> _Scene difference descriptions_
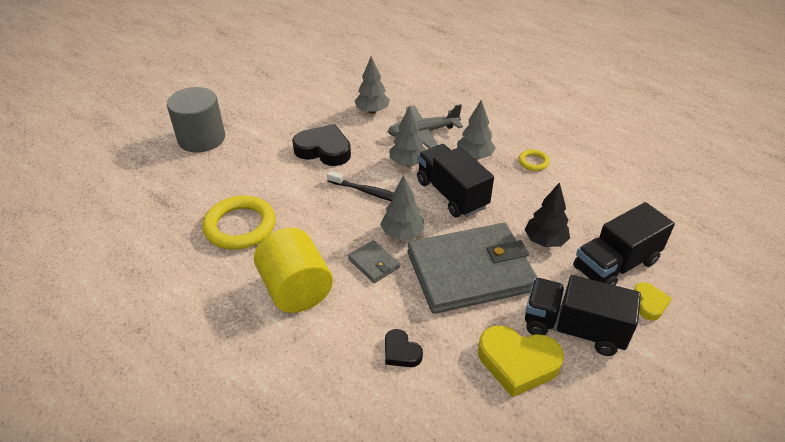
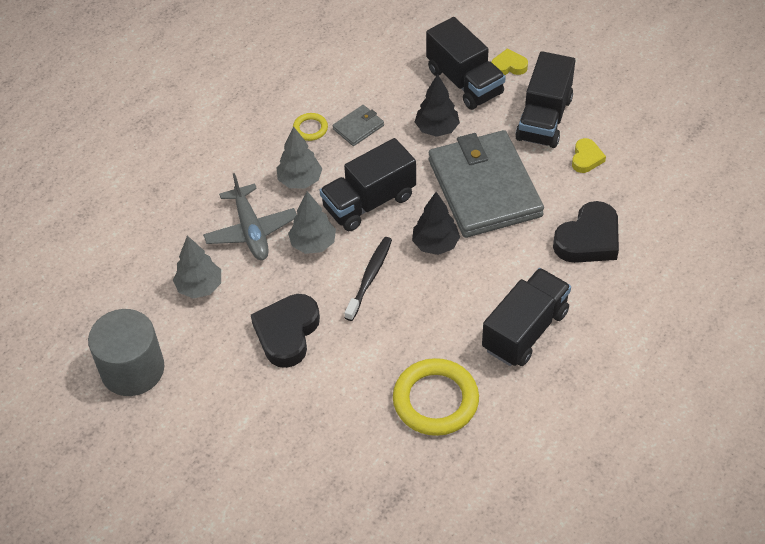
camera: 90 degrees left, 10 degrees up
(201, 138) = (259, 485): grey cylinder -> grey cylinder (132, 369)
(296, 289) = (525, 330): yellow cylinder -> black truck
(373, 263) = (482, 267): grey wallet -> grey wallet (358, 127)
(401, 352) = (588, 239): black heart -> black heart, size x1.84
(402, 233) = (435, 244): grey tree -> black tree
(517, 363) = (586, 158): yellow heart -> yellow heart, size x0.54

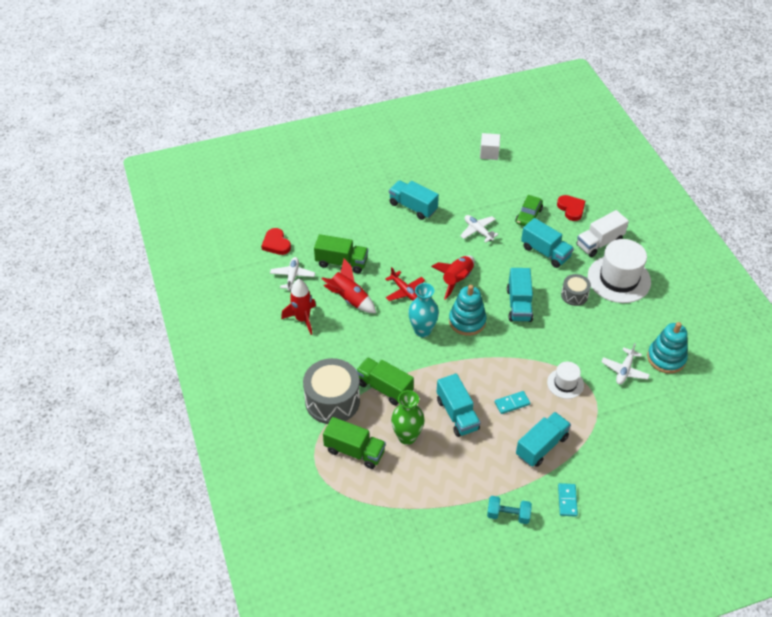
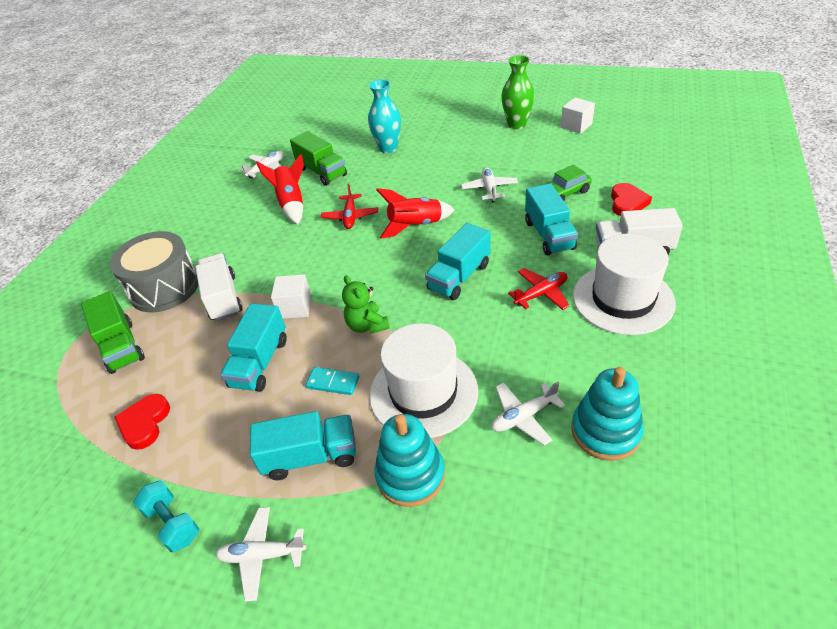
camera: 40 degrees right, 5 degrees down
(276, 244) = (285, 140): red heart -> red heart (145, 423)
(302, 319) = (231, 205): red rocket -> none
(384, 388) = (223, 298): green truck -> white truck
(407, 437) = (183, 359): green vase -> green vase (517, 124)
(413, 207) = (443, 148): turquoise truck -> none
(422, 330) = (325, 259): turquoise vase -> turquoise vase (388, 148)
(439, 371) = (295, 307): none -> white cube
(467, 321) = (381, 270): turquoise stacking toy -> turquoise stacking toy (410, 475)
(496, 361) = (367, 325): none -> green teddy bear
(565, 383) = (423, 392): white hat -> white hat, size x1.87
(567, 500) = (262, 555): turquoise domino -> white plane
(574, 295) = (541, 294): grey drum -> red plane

> _TO DO_
Skip the pictures and give the entries above again word for word.

> _RESULT BELOW_
camera: 90 degrees left, 10 degrees up
(201, 138) = (259, 485): grey cylinder -> grey cylinder (132, 369)
(296, 289) = (525, 330): yellow cylinder -> black truck
(373, 263) = (482, 267): grey wallet -> grey wallet (358, 127)
(401, 352) = (588, 239): black heart -> black heart, size x1.84
(402, 233) = (435, 244): grey tree -> black tree
(517, 363) = (586, 158): yellow heart -> yellow heart, size x0.54

camera: 40 degrees right, 5 degrees down
(276, 244) = (285, 140): red heart -> red heart (145, 423)
(302, 319) = (231, 205): red rocket -> none
(384, 388) = (223, 298): green truck -> white truck
(407, 437) = (183, 359): green vase -> green vase (517, 124)
(413, 207) = (443, 148): turquoise truck -> none
(422, 330) = (325, 259): turquoise vase -> turquoise vase (388, 148)
(439, 371) = (295, 307): none -> white cube
(467, 321) = (381, 270): turquoise stacking toy -> turquoise stacking toy (410, 475)
(496, 361) = (367, 325): none -> green teddy bear
(565, 383) = (423, 392): white hat -> white hat, size x1.87
(567, 500) = (262, 555): turquoise domino -> white plane
(574, 295) = (541, 294): grey drum -> red plane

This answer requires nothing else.